DIRECTIONS: Print the entries that appear below, exactly as written and without their pictures.

MATERIAL PROVIDED:
------------
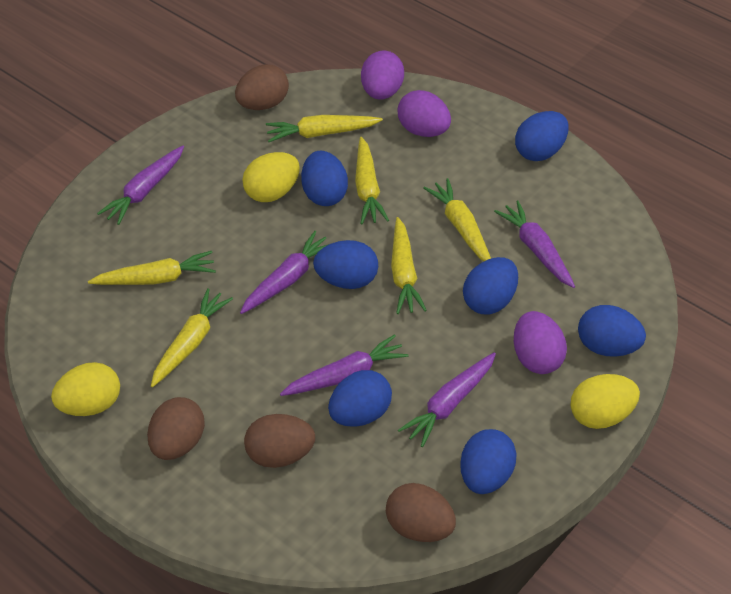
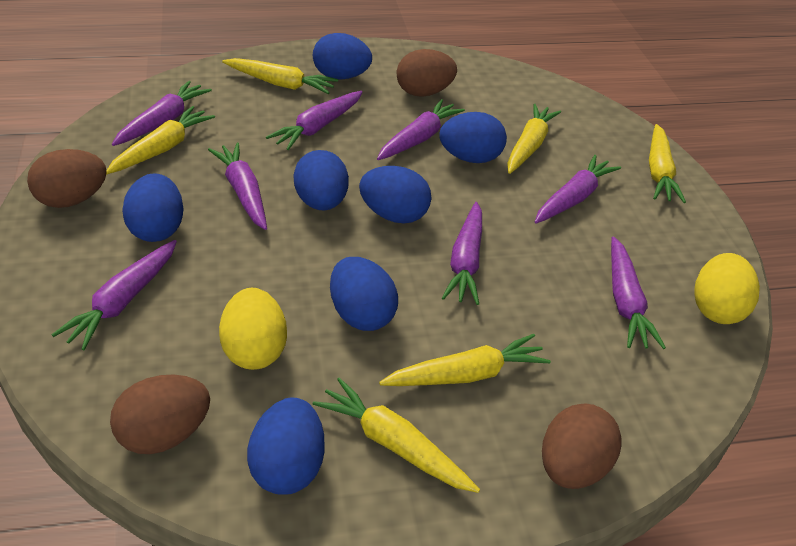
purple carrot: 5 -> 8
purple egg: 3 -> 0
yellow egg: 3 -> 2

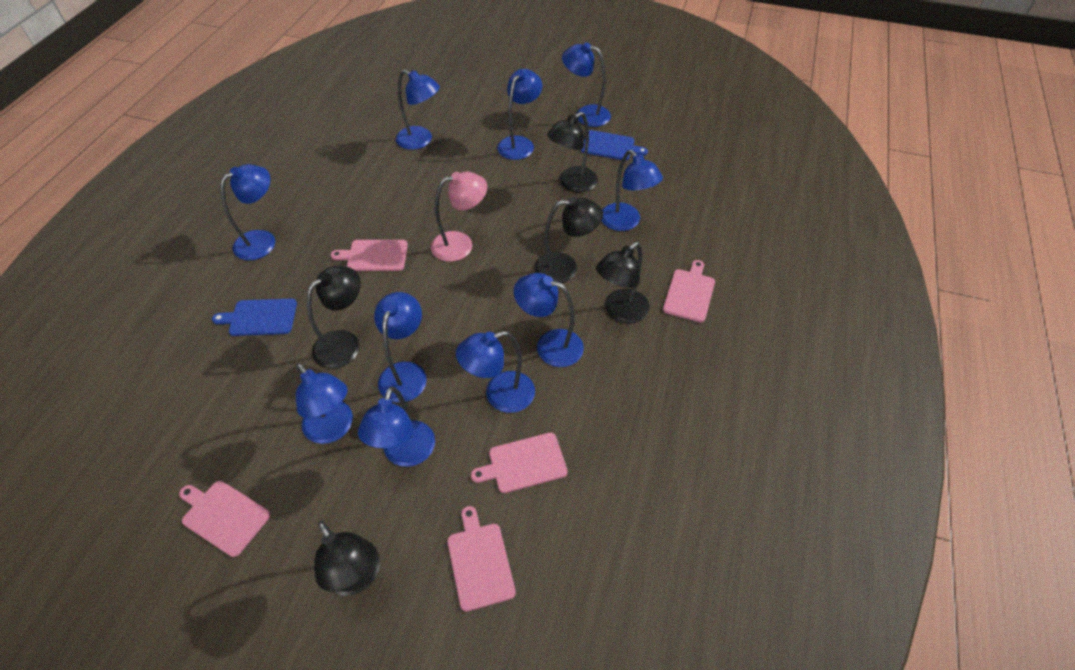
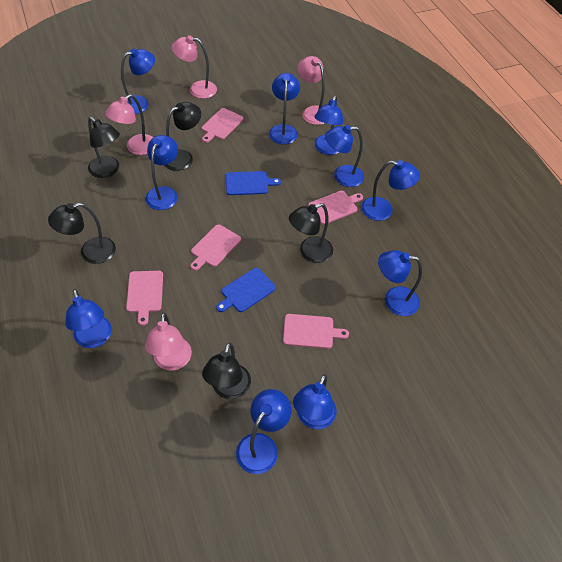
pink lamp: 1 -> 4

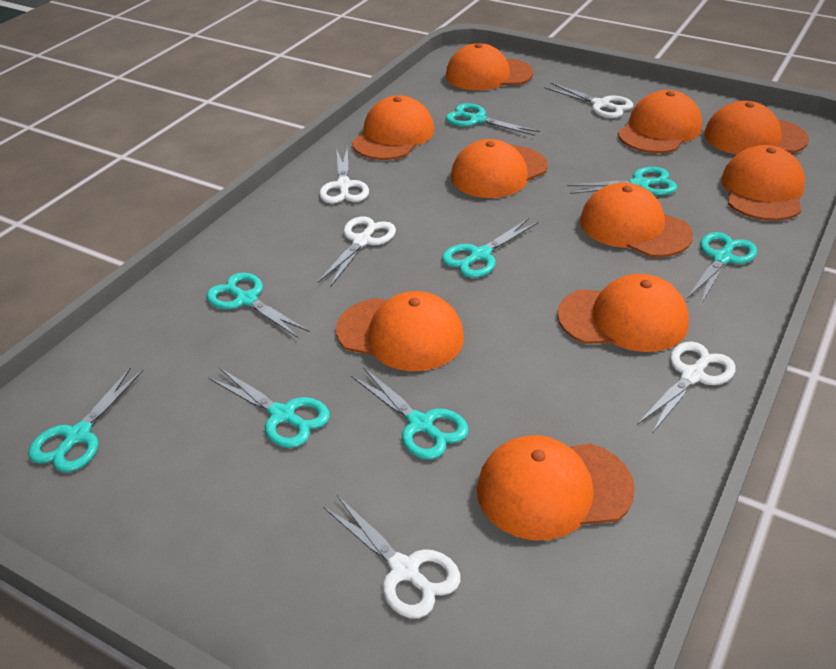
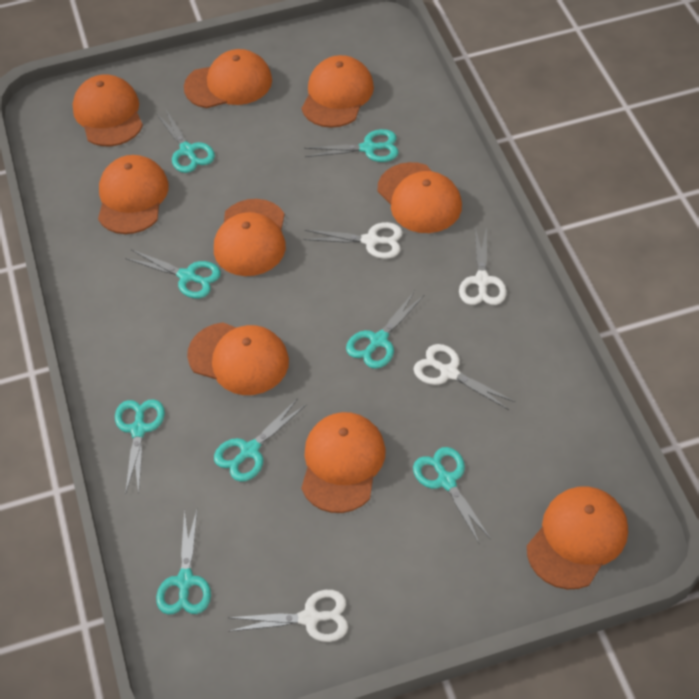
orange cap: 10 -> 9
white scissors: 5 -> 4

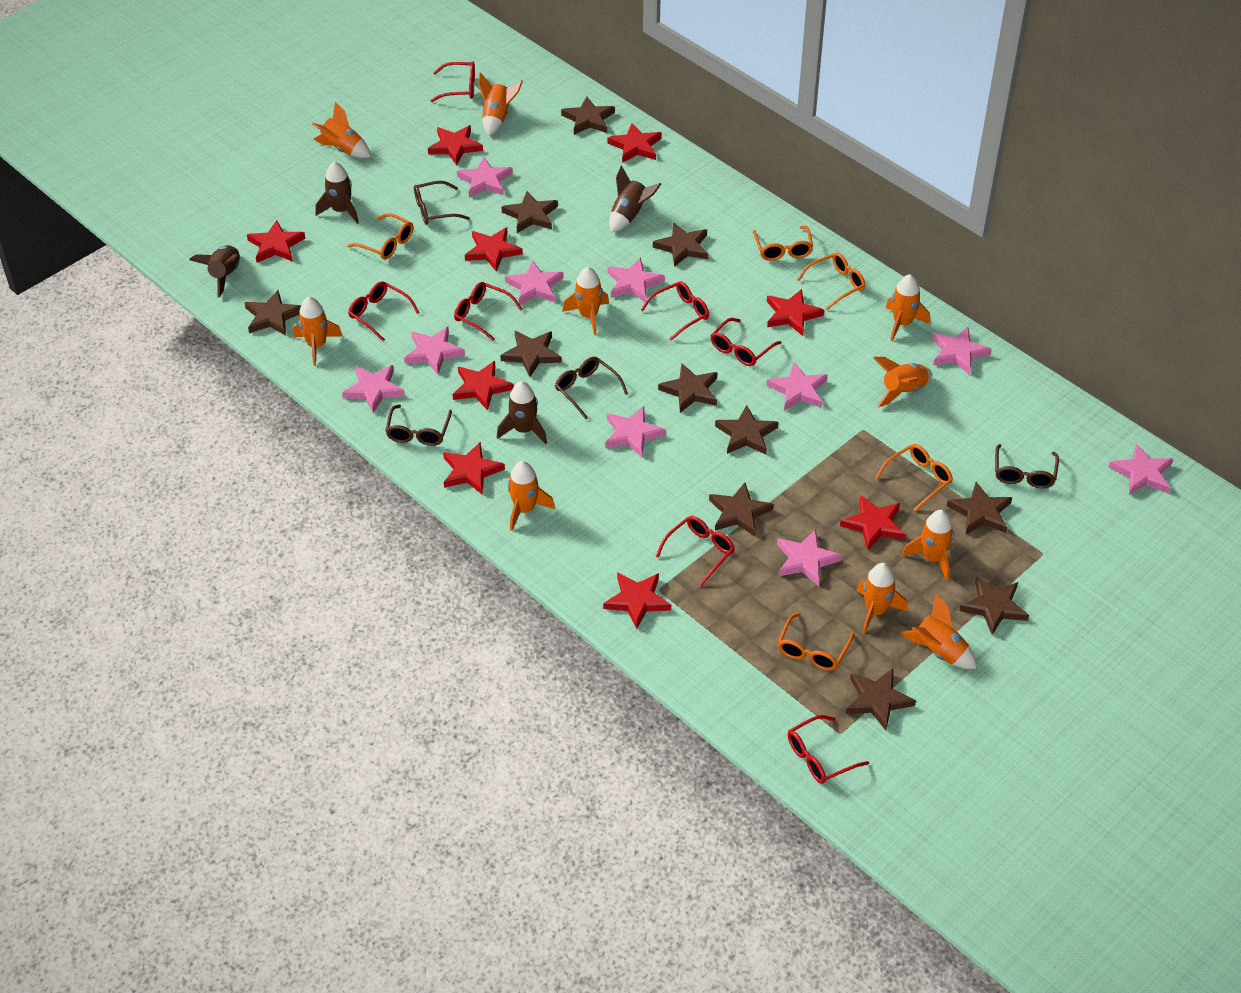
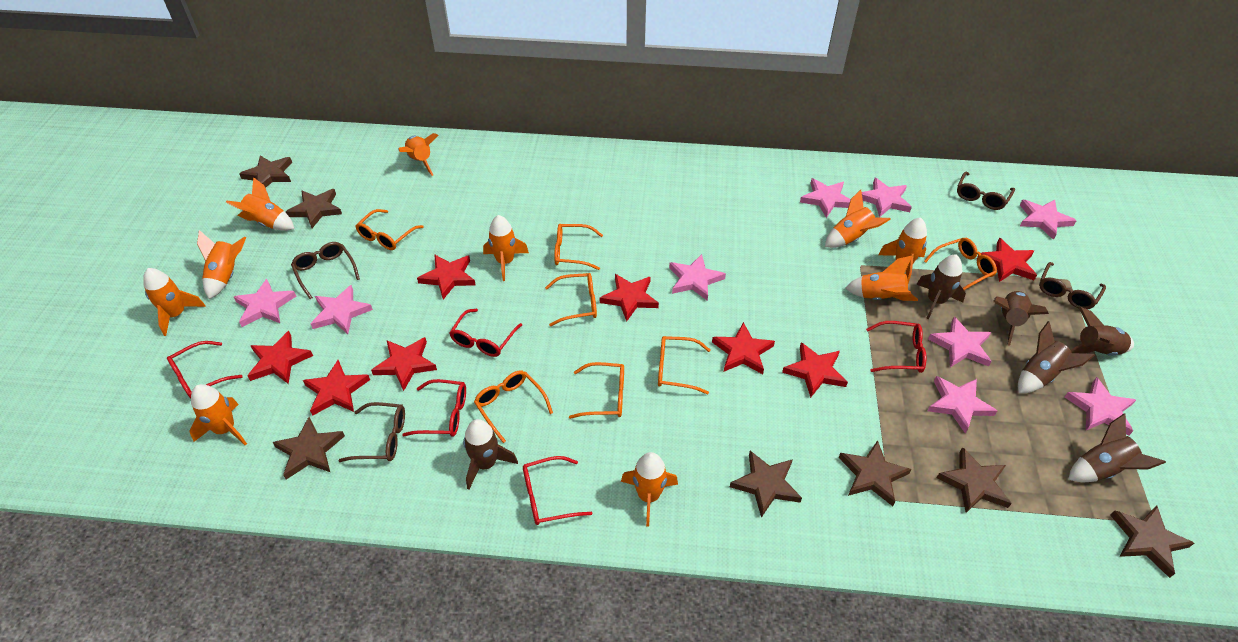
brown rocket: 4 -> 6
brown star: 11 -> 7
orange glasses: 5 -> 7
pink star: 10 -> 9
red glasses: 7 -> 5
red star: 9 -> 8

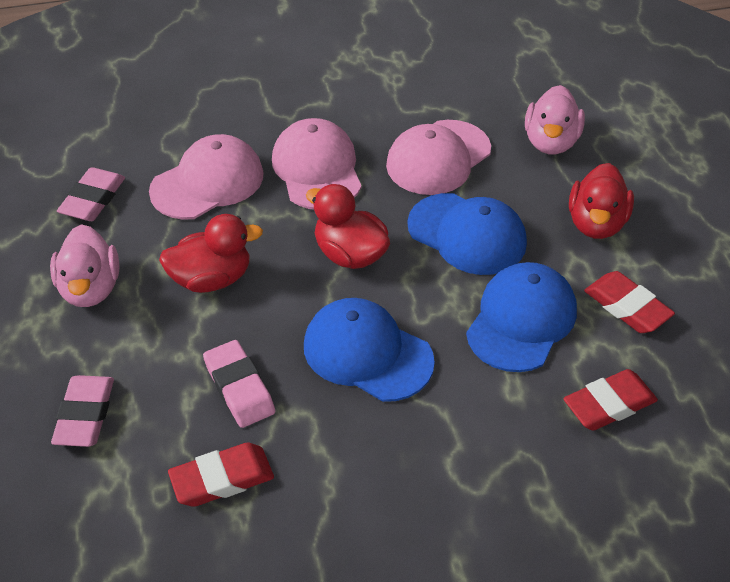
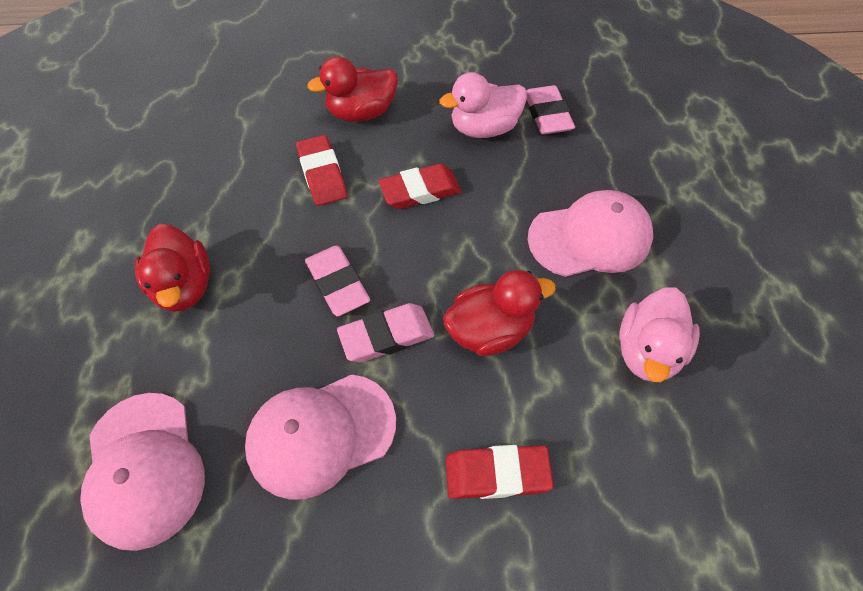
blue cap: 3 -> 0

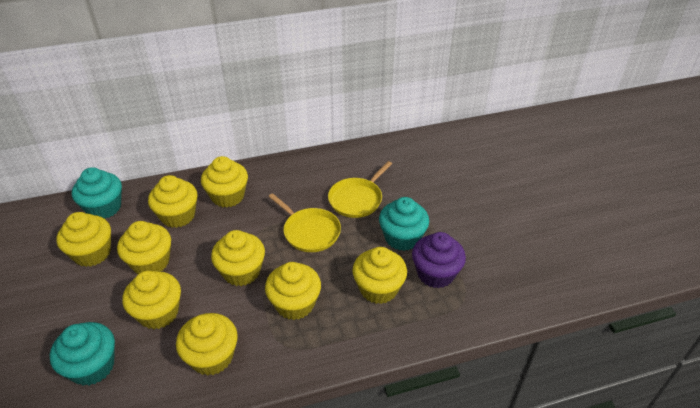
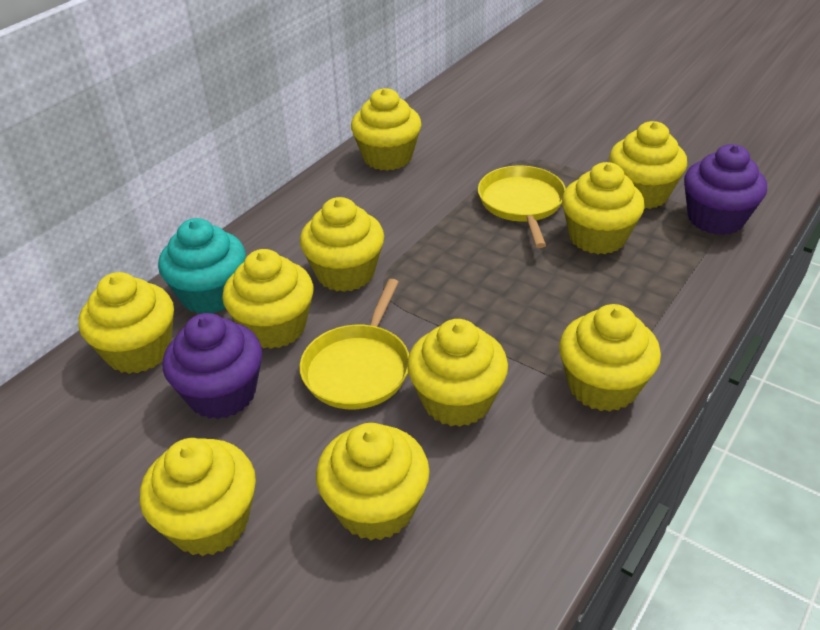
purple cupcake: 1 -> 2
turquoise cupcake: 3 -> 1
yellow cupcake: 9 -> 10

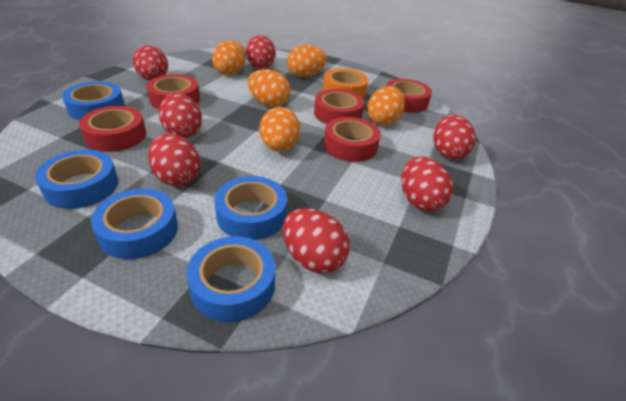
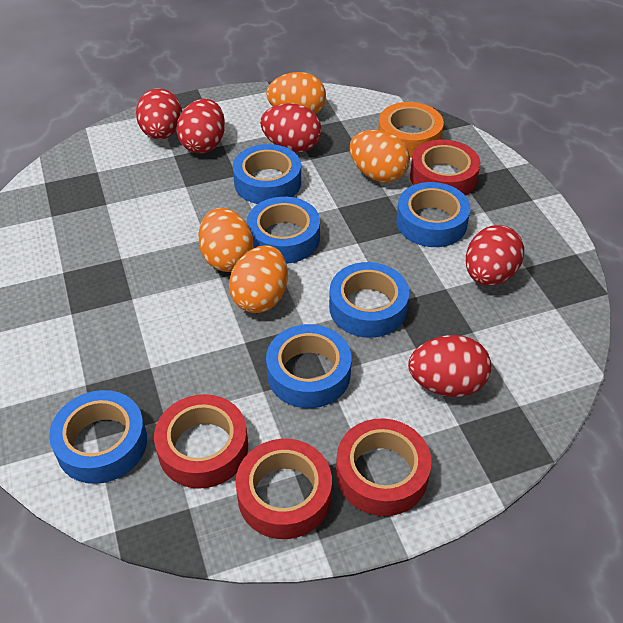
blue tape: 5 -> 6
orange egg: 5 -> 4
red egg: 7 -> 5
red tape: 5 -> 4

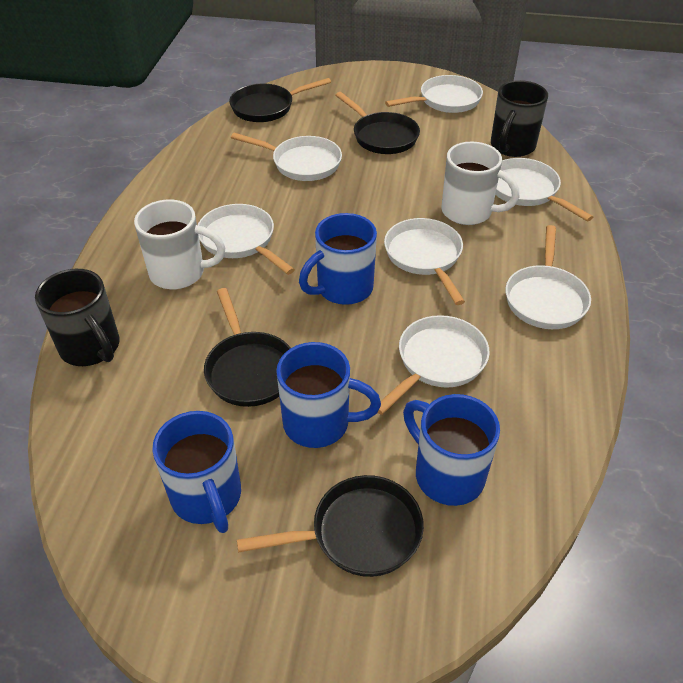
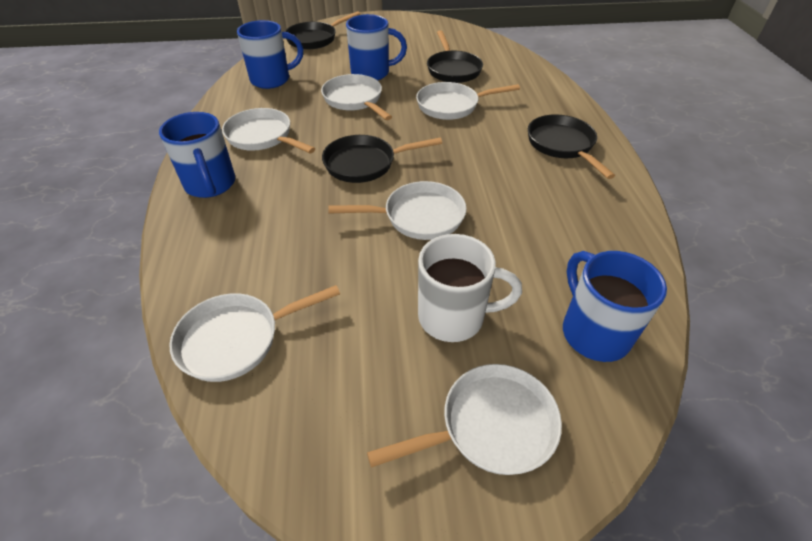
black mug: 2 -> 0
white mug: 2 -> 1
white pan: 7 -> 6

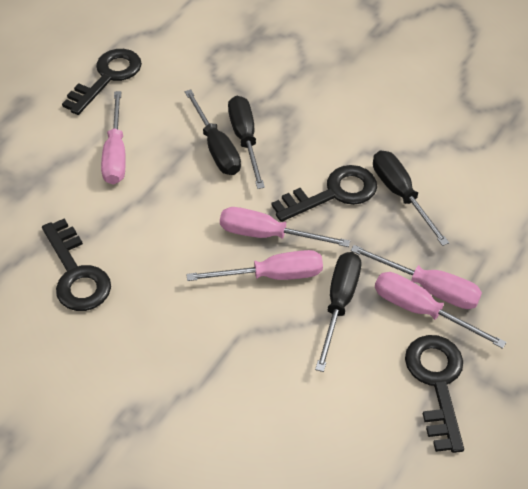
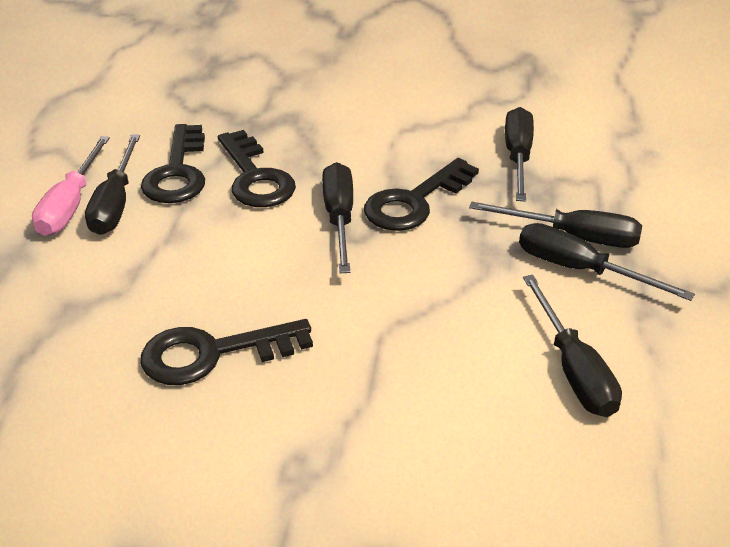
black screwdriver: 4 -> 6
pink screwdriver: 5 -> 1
------------
ANSWER SPACE:
purple carrot: 5 -> 8
purple egg: 3 -> 0
yellow egg: 3 -> 2

pink lamp: 1 -> 4

orange cap: 10 -> 9
white scissors: 5 -> 4

brown rocket: 4 -> 6
brown star: 11 -> 7
orange glasses: 5 -> 7
pink star: 10 -> 9
red glasses: 7 -> 5
red star: 9 -> 8

blue cap: 3 -> 0

purple cupcake: 1 -> 2
turquoise cupcake: 3 -> 1
yellow cupcake: 9 -> 10

blue tape: 5 -> 6
orange egg: 5 -> 4
red egg: 7 -> 5
red tape: 5 -> 4

black mug: 2 -> 0
white mug: 2 -> 1
white pan: 7 -> 6

black screwdriver: 4 -> 6
pink screwdriver: 5 -> 1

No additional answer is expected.